### Material for the task
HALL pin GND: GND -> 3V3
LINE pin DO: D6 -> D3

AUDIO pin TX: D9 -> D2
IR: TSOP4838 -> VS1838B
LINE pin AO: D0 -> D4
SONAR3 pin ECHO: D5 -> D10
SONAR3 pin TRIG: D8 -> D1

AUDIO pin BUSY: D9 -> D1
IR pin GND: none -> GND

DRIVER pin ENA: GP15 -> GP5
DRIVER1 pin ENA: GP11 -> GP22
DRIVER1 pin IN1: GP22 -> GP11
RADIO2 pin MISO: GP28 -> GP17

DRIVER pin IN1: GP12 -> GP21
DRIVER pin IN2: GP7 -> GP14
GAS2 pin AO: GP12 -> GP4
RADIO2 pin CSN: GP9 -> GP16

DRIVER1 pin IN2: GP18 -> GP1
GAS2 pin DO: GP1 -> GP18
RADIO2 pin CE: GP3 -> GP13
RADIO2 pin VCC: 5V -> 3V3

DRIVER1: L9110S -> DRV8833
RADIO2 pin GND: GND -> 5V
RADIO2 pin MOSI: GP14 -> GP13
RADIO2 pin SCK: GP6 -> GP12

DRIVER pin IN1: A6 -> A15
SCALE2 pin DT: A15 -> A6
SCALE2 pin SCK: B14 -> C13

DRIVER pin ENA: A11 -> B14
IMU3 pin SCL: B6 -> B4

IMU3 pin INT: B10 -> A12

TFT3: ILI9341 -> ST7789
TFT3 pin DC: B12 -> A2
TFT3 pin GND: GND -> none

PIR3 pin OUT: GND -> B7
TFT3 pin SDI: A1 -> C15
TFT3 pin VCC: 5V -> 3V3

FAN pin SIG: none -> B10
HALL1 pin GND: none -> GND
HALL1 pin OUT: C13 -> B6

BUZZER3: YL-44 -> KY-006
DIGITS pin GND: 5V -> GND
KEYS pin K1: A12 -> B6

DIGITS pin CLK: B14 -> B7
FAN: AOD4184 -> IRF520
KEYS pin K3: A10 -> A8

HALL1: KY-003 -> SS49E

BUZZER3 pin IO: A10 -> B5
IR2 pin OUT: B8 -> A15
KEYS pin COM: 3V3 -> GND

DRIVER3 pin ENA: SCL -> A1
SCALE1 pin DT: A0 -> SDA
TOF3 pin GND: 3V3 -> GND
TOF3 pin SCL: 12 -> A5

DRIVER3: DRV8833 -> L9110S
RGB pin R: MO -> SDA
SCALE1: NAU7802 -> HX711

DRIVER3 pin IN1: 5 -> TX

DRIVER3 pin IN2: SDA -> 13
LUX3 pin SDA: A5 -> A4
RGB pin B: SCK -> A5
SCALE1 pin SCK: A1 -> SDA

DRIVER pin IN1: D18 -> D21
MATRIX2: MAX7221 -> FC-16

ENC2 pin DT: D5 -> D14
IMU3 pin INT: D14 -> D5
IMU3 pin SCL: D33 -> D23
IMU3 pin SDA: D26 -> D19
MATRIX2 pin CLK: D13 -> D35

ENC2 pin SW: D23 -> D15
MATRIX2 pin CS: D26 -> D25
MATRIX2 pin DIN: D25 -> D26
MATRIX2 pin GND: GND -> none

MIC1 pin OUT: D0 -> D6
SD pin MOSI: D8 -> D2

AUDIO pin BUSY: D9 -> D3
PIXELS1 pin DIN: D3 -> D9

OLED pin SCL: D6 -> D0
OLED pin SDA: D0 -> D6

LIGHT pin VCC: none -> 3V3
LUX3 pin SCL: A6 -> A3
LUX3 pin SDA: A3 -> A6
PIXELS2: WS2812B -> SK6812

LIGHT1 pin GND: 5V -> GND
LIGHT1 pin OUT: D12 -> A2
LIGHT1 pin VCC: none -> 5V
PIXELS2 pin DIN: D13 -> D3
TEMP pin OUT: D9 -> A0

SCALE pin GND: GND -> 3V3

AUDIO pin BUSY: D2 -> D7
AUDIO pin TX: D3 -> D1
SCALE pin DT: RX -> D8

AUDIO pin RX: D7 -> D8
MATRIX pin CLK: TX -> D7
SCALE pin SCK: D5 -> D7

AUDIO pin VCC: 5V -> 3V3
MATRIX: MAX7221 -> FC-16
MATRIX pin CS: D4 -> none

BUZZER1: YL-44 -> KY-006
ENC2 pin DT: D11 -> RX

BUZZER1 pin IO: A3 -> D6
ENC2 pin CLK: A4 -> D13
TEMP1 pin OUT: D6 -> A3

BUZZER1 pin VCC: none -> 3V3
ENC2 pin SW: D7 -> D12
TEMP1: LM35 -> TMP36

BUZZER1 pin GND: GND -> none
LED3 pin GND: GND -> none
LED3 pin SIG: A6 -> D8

### Task objective
Your output is to be the lines of the listing, exact and complete, starting at the first and ending with the line that contains "RADIO2 pin VCC: 5V -> 3V3".

### Result for this exercise
HALL pin GND: GND -> 3V3
LINE pin DO: D6 -> D3

AUDIO pin TX: D9 -> D2
IR: TSOP4838 -> VS1838B
LINE pin AO: D0 -> D4
SONAR3 pin ECHO: D5 -> D10
SONAR3 pin TRIG: D8 -> D1

AUDIO pin BUSY: D9 -> D1
IR pin GND: none -> GND

DRIVER pin ENA: GP15 -> GP5
DRIVER1 pin ENA: GP11 -> GP22
DRIVER1 pin IN1: GP22 -> GP11
RADIO2 pin MISO: GP28 -> GP17

DRIVER pin IN1: GP12 -> GP21
DRIVER pin IN2: GP7 -> GP14
GAS2 pin AO: GP12 -> GP4
RADIO2 pin CSN: GP9 -> GP16

DRIVER1 pin IN2: GP18 -> GP1
GAS2 pin DO: GP1 -> GP18
RADIO2 pin CE: GP3 -> GP13
RADIO2 pin VCC: 5V -> 3V3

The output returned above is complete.